=== EXERCISE BRIEF ===
Please copy the last part of the entries exactly: the line that has "(305, 246) = (258, 221): purple" and every line up to and including the end, nothing more.
START GIVEN RECORDS
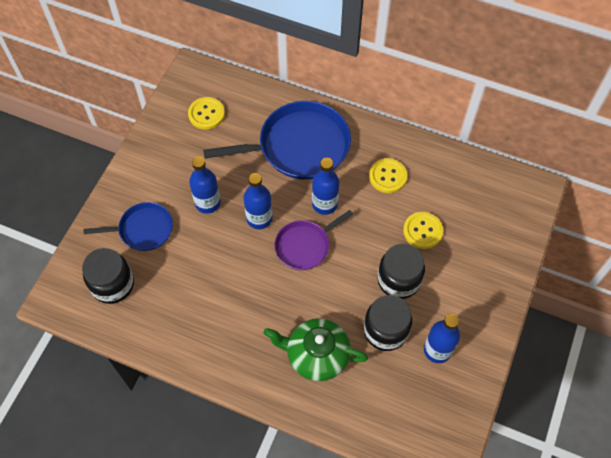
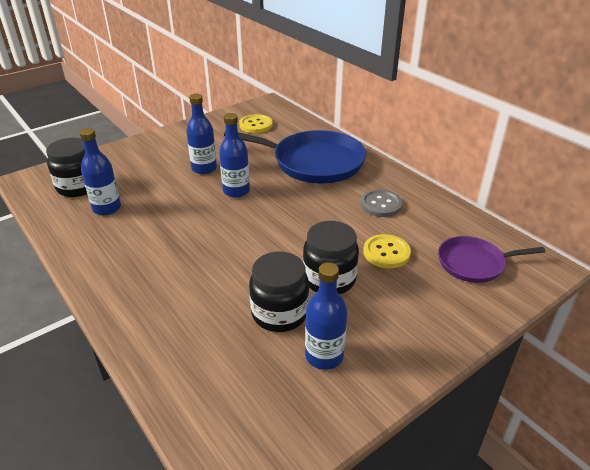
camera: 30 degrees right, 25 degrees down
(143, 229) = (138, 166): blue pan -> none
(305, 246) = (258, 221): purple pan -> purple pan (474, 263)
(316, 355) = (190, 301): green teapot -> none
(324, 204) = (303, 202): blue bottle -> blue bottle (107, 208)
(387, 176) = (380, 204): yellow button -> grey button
END GIVEN RECORDS
=== TASK RESULT ===
(305, 246) = (258, 221): purple pan -> purple pan (474, 263)
(316, 355) = (190, 301): green teapot -> none
(324, 204) = (303, 202): blue bottle -> blue bottle (107, 208)
(387, 176) = (380, 204): yellow button -> grey button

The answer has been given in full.